- _GIVEN TASK_
Output every entry exactly as written.

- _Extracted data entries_
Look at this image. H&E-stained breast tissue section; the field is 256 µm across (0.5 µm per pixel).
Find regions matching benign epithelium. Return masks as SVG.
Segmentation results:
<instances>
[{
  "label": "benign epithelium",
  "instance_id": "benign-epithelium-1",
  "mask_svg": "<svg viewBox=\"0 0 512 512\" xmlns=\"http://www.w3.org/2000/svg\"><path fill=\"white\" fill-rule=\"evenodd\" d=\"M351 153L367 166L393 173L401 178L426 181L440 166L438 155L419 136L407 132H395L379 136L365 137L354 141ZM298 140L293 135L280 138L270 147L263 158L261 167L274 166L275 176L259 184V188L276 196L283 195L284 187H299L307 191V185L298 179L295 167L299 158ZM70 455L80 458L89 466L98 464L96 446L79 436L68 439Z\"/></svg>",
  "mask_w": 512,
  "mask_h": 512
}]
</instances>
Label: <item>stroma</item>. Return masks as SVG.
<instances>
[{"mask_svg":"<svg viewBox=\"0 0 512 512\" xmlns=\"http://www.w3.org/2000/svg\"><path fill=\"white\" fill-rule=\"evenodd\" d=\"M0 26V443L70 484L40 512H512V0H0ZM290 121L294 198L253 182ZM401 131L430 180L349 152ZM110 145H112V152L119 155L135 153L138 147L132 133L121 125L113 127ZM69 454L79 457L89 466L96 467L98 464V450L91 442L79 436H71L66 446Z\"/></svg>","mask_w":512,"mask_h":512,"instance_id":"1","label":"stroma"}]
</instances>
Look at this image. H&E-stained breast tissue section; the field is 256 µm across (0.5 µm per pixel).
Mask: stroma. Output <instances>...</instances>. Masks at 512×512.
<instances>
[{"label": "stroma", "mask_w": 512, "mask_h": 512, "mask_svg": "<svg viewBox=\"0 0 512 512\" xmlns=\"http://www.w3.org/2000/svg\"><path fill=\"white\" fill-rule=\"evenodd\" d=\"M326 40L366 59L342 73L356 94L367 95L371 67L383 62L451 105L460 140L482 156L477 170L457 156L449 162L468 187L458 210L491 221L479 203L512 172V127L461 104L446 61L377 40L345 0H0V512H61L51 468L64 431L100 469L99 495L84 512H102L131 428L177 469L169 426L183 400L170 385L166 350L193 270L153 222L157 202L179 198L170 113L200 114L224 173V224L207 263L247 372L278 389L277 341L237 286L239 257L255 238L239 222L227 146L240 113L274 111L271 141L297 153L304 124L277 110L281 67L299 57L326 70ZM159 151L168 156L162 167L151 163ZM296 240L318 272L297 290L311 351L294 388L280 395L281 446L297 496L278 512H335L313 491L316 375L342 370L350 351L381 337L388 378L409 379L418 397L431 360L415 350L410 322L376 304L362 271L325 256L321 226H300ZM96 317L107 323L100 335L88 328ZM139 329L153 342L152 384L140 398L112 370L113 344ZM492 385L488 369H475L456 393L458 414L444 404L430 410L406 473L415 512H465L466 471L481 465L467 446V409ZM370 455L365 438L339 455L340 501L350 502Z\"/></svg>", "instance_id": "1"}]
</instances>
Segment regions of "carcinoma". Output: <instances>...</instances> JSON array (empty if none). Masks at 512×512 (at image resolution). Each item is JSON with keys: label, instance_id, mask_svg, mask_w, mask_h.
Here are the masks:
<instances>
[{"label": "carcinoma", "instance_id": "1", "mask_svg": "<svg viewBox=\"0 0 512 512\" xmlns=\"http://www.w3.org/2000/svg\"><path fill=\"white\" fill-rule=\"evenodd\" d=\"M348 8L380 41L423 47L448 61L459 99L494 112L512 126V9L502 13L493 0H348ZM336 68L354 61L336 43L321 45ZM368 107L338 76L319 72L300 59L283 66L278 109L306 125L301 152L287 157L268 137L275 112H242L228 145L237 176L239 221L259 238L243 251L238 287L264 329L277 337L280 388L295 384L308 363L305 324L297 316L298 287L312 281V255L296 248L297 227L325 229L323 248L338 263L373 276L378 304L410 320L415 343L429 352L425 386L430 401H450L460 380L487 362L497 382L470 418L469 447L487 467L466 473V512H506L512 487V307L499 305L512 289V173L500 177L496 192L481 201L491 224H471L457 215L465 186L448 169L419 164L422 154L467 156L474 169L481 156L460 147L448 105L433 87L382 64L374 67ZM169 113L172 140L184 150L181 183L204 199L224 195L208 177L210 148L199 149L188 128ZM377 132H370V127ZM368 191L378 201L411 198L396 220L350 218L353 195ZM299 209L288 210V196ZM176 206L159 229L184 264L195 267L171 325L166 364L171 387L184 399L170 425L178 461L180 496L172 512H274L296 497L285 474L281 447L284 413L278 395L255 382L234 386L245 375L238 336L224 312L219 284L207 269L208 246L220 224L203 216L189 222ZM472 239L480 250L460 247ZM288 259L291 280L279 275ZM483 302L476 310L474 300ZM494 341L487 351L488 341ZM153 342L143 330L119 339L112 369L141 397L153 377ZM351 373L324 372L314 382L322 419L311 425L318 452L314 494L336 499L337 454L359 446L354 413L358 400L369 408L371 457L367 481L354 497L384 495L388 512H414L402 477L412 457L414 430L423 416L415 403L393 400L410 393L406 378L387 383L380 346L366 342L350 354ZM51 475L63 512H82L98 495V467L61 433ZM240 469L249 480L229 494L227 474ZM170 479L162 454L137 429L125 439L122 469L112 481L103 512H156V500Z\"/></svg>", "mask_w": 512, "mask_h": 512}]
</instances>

- _ANSWER TO THE TASK_
Look at this image. H&E-stained breast tissue section; the field is 256 µm across (0.5 µm per pixel).
Find regions matching benign epithelium. Return masks as SVG.
Segmentation results:
<instances>
[{
  "label": "benign epithelium",
  "instance_id": "benign-epithelium-1",
  "mask_svg": "<svg viewBox=\"0 0 512 512\" xmlns=\"http://www.w3.org/2000/svg\"><path fill=\"white\" fill-rule=\"evenodd\" d=\"M351 153L367 166L393 173L401 178L426 181L440 166L438 155L419 136L407 132H395L379 136L365 137L354 141ZM298 140L293 135L280 138L270 147L263 158L261 167L274 166L275 176L259 184V188L276 196L283 195L284 187H299L307 191V185L298 179L295 167L299 158ZM70 455L80 458L89 466L98 464L96 446L79 436L68 439Z\"/></svg>",
  "mask_w": 512,
  "mask_h": 512
}]
</instances>
Label: <item>stroma</item>. Return masks as SVG.
<instances>
[{"mask_svg":"<svg viewBox=\"0 0 512 512\" xmlns=\"http://www.w3.org/2000/svg\"><path fill=\"white\" fill-rule=\"evenodd\" d=\"M0 26V443L70 484L40 512H512V0H0ZM290 121L294 198L253 182ZM401 131L430 180L349 152ZM110 145H112V152L119 155L135 153L138 147L132 133L121 125L113 127ZM69 454L79 457L89 466L96 467L98 464V450L91 442L79 436H71L66 446Z\"/></svg>","mask_w":512,"mask_h":512,"instance_id":"1","label":"stroma"}]
</instances>
Look at this image. H&E-stained breast tissue section; the field is 256 µm across (0.5 µm per pixel).
Mask: stroma. Output <instances>...</instances>. Masks at 512×512.
<instances>
[{"label": "stroma", "mask_w": 512, "mask_h": 512, "mask_svg": "<svg viewBox=\"0 0 512 512\" xmlns=\"http://www.w3.org/2000/svg\"><path fill=\"white\" fill-rule=\"evenodd\" d=\"M326 40L366 59L342 73L356 94L367 95L371 67L383 62L451 105L460 140L482 156L477 170L457 156L449 162L468 187L458 210L491 221L479 203L512 172V127L461 104L446 61L377 40L345 0H0V512H61L51 468L64 431L100 469L99 495L84 512H102L131 428L177 469L169 426L183 400L170 385L166 350L193 270L153 222L157 202L179 198L170 113L200 114L224 173V224L207 263L247 372L278 389L277 341L237 286L239 257L255 238L239 222L227 146L240 113L274 111L271 141L297 153L304 124L277 110L281 67L299 57L326 70ZM159 151L168 156L162 167L151 163ZM296 240L318 272L297 290L311 351L294 388L280 395L281 446L297 496L278 512H335L313 491L316 375L342 370L350 351L381 337L388 378L409 379L418 397L431 360L415 350L410 322L376 304L362 271L325 256L321 226H300ZM96 317L107 323L100 335L88 328ZM139 329L153 342L152 384L140 398L112 370L113 344ZM492 385L488 369H475L456 393L458 414L444 404L430 410L406 473L415 512H465L466 471L481 465L467 446V409ZM370 455L365 438L339 455L340 501L350 502Z\"/></svg>", "instance_id": "1"}]
</instances>
Segment regions of "carcinoma". Output: <instances>...</instances> JSON array (empty if none). Masks at 512×512 (at image resolution). Each item is JSON with keys: label, instance_id, mask_svg, mask_w, mask_h.
Here are the masks:
<instances>
[{"label": "carcinoma", "instance_id": "1", "mask_svg": "<svg viewBox=\"0 0 512 512\" xmlns=\"http://www.w3.org/2000/svg\"><path fill=\"white\" fill-rule=\"evenodd\" d=\"M348 8L380 41L423 47L448 61L459 99L494 112L512 126V9L502 13L493 0H348ZM336 68L354 61L336 43L321 45ZM368 107L338 76L319 72L300 59L283 66L278 109L306 125L301 152L287 157L268 137L275 112H242L228 145L237 176L239 221L259 238L243 251L238 287L264 329L277 337L280 388L295 384L308 363L305 324L297 316L298 287L312 281V255L296 248L297 227L325 229L323 248L338 263L373 276L378 304L410 320L415 343L429 352L425 386L430 401H450L460 380L487 362L497 382L470 418L469 447L487 467L466 473V512H506L512 487V307L499 305L512 289V173L500 177L496 192L481 201L491 224H471L457 215L465 186L448 169L419 164L422 154L467 156L474 169L481 156L460 147L448 105L433 87L382 64L374 67ZM169 113L172 140L184 150L181 183L204 199L224 195L208 177L210 148L199 149L188 128ZM377 132H370V127ZM368 191L378 201L411 198L396 220L350 218L353 195ZM299 209L288 210V196ZM176 206L159 229L184 264L195 267L171 325L166 364L171 387L184 399L170 425L178 461L180 496L172 512H274L296 497L285 474L281 447L284 413L278 395L255 382L234 386L245 375L238 336L224 312L219 284L207 269L208 246L220 224L203 216L189 222ZM472 239L480 250L460 247ZM288 259L291 280L279 275ZM483 302L476 310L474 300ZM494 341L487 351L488 341ZM153 342L143 330L119 339L112 369L141 397L153 377ZM351 373L324 372L314 382L322 419L311 425L318 452L314 494L336 499L337 454L359 446L354 413L358 400L369 408L371 457L367 481L354 497L384 495L388 512H414L402 477L412 457L414 430L423 416L415 403L393 400L410 393L406 378L387 383L380 346L366 342L350 354ZM51 475L63 512H82L98 495V467L61 433ZM240 469L249 480L229 494L227 474ZM170 479L162 454L137 429L125 439L122 469L112 481L103 512H156V500Z\"/></svg>", "mask_w": 512, "mask_h": 512}]
</instances>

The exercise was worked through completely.